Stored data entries

☆ ☆ ☆ ☆ ☆

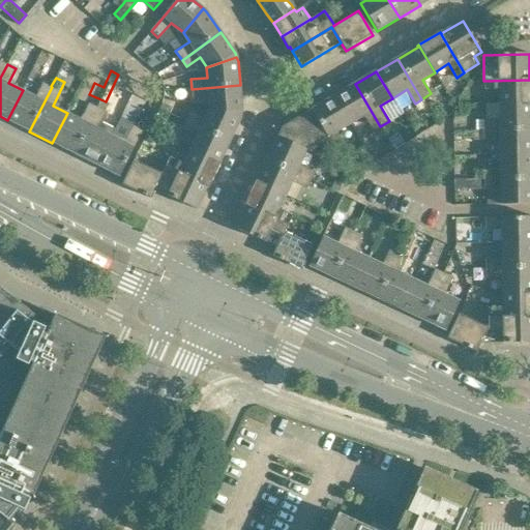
[(529,105),(529,80),(483,81),(483,89),(500,89),(500,104),(499,104),(499,106),(529,105)]
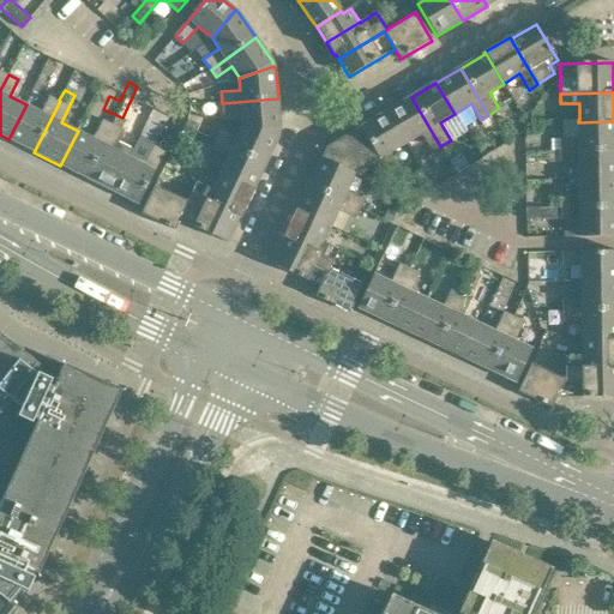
[(60,101),(59,100),(50,95),(42,113),(26,104),(8,139),(34,152),(60,101)]
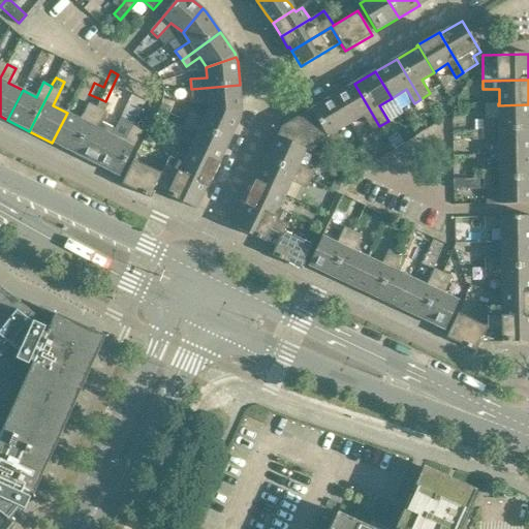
[(379,126),(354,84),(333,96),(349,123),(363,115),(373,130),(379,126)]
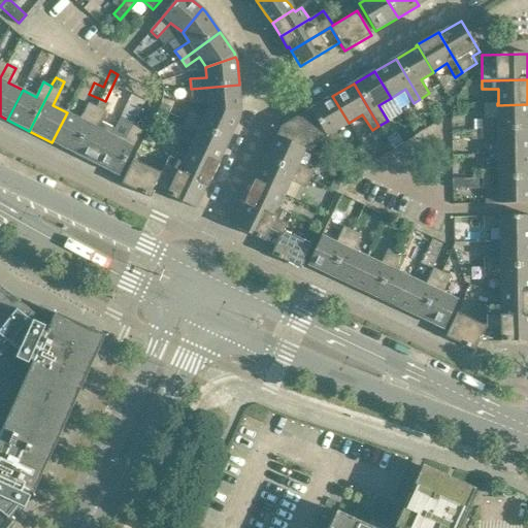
[(242,110),(241,100),(239,85),(191,89),(192,97),(206,96),(208,107),(208,108),(241,113),(242,110)]
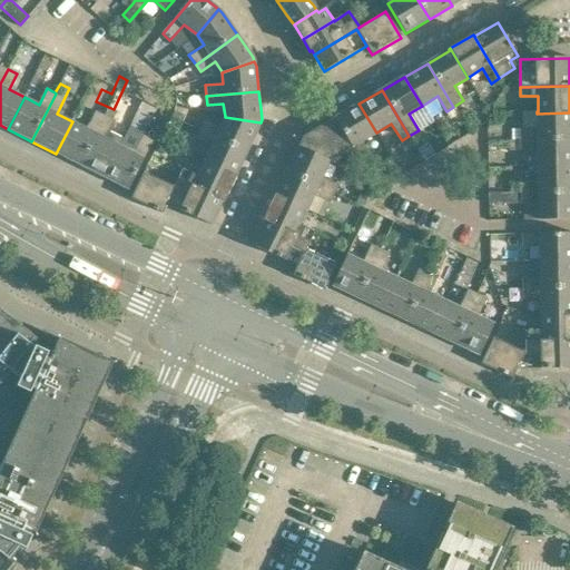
[(376,133),(359,104),(335,117),(363,164),(372,158),(362,141),(376,133)]
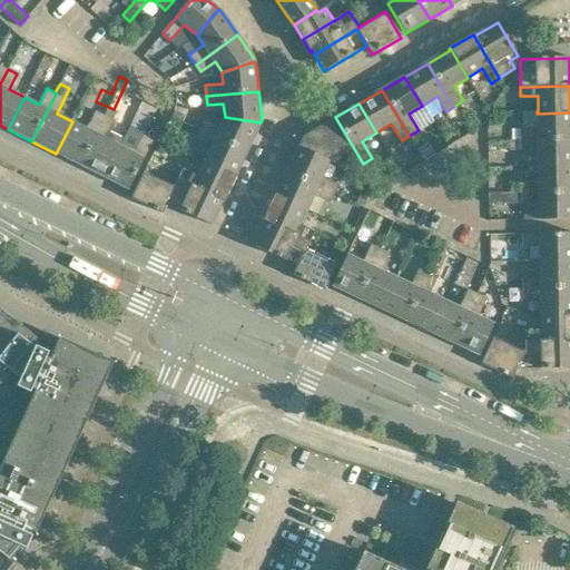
[(105,116),(80,166),(104,177),(120,146),(123,139),(108,131),(118,112),(109,108),(105,116)]
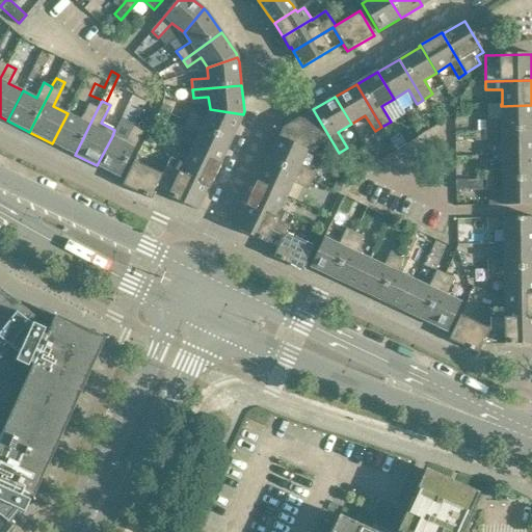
[(75,155),(98,108),(89,103),(81,120),(68,113),(52,143),(75,155)]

☆ ☆ ☆ ☆ ☆

[What is expected] An exact copy of every record above is required, with all pictures omitted.

[Exercise response]
[(529,105),(529,80),(483,81),(483,89),(500,89),(500,104),(499,104),(499,106),(529,105)]
[(60,101),(59,100),(50,95),(42,113),(26,104),(8,139),(34,152),(60,101)]
[(379,126),(354,84),(333,96),(349,123),(363,115),(373,130),(379,126)]
[(242,110),(241,100),(239,85),(191,89),(192,97),(206,96),(208,107),(208,108),(241,113),(242,110)]
[(376,133),(359,104),(335,117),(363,164),(372,158),(362,141),(376,133)]
[(105,116),(80,166),(104,177),(120,146),(123,139),(108,131),(118,112),(109,108),(105,116)]
[(75,155),(98,108),(89,103),(81,120),(68,113),(52,143),(75,155)]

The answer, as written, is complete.